═════ EXERCISE DATA ═════

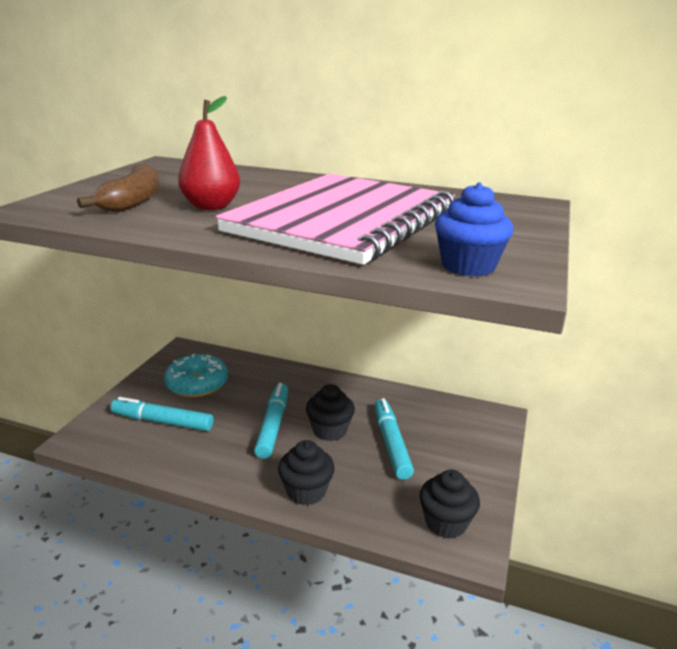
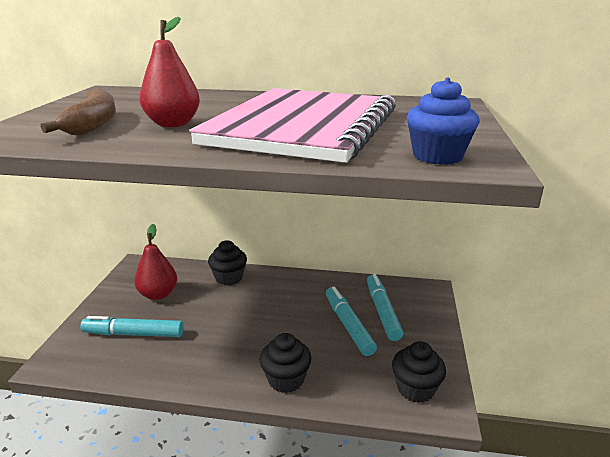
camera: 10 degrees left, 0 degrees up
(197, 384) = (158, 294): turquoise donut -> red pear
(273, 425) = (239, 323): turquoise marker -> turquoise marker (382, 311)
(329, 430) = (291, 321): black cupcake -> black cupcake (229, 278)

═════

◆ ACTIVITY ◆
Take the listing and print it again exactly, but without any pictures.

◆ WRITTEN SOLUTION ◆
camera: 10 degrees left, 0 degrees up
(197, 384) = (158, 294): turquoise donut -> red pear
(273, 425) = (239, 323): turquoise marker -> turquoise marker (382, 311)
(329, 430) = (291, 321): black cupcake -> black cupcake (229, 278)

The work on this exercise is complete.